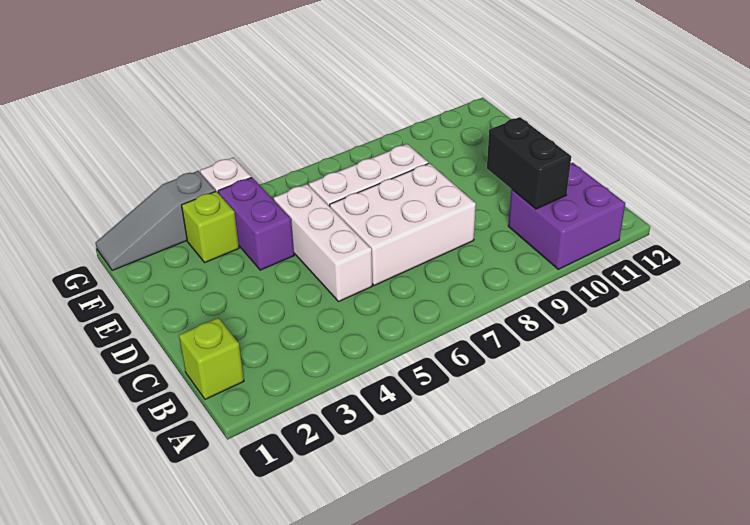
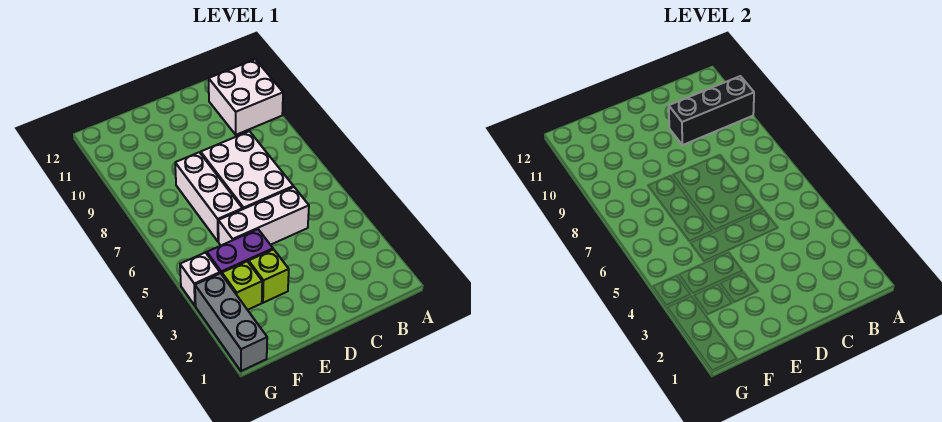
purple brick A10:B11 level 1 -> white brick A10:B11 level 1
lime brick B1 level 1 -> lime brick E3 level 1
black brick B10:C10 level 2 -> black brick A10:C10 level 2
grey slope G1:G3 level 1 top 3 -> grey brick G1:G3 level 1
++++
What to produce
Everything from the line containing "black brick B10:C10" through the last line of the listing must be reproduced exactly, and no other line.

Response box
black brick B10:C10 level 2 -> black brick A10:C10 level 2
grey slope G1:G3 level 1 top 3 -> grey brick G1:G3 level 1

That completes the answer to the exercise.